### SUPPLIED RECORDS
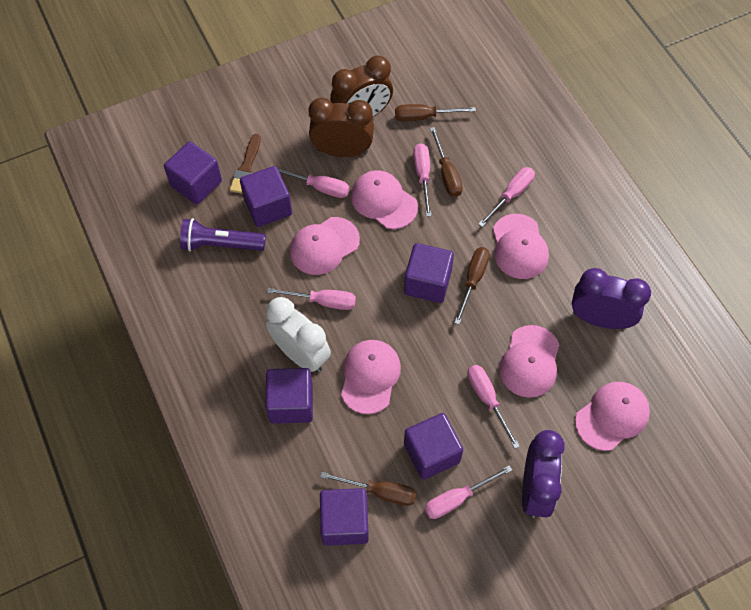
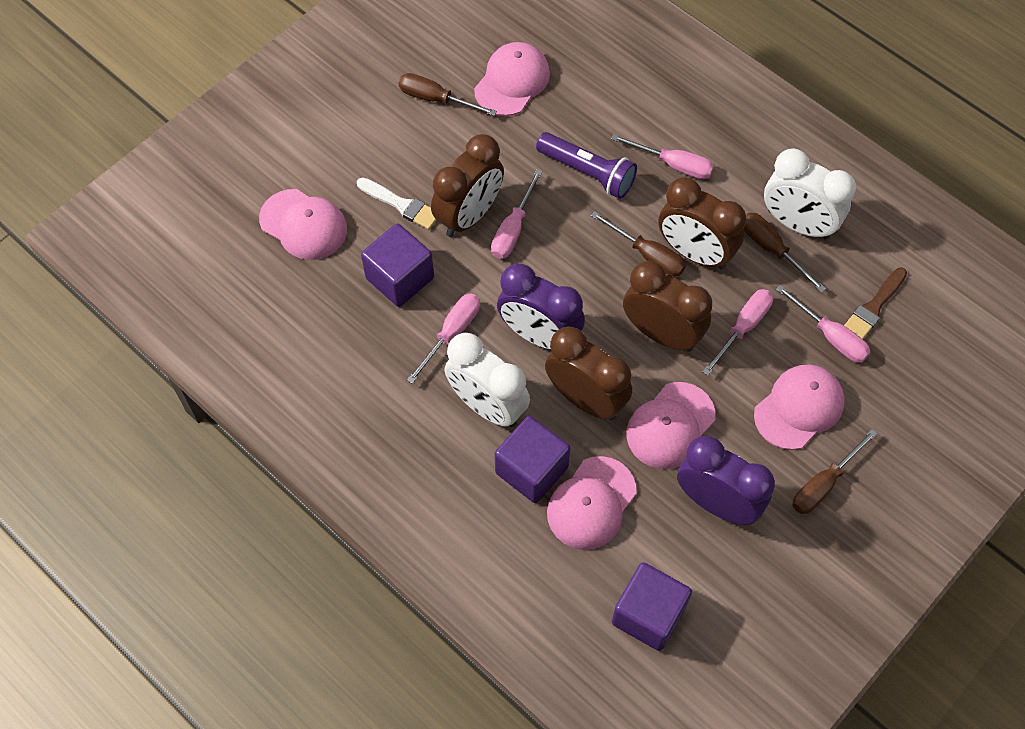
brown clock: 2 -> 4
pink cap: 6 -> 5
pink screwdriver: 6 -> 5
purple cube: 6 -> 3
white brush: 0 -> 1
white clock: 1 -> 2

### PROBLEM DETAILS
Pictures stay out of the copy, while everything else in the records above goes in exactly as written.

### WRITTEN RESPONSE
brown clock: 2 -> 4
pink cap: 6 -> 5
pink screwdriver: 6 -> 5
purple cube: 6 -> 3
white brush: 0 -> 1
white clock: 1 -> 2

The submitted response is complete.